Problem: Bring together every line in the data that includes "brick".

Available data:
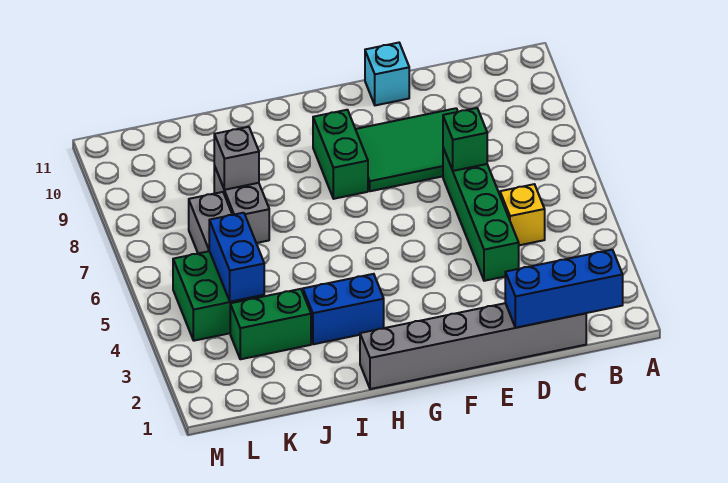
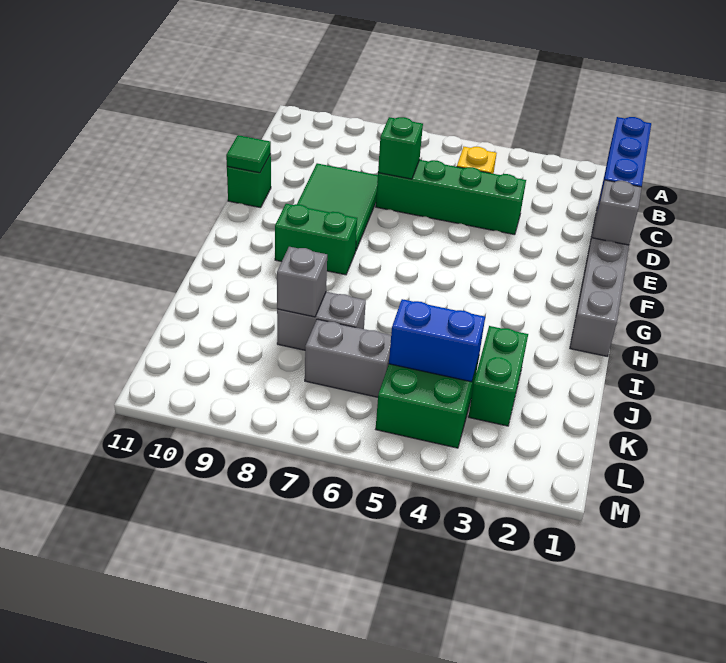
none -> grey brick E1 level 2
cyan brick E11 level 1 -> green brick E11 level 1
none -> green tile E11 level 2
blue brick H3:I3 level 1 -> none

Output:
none -> grey brick E1 level 2
cyan brick E11 level 1 -> green brick E11 level 1
blue brick H3:I3 level 1 -> none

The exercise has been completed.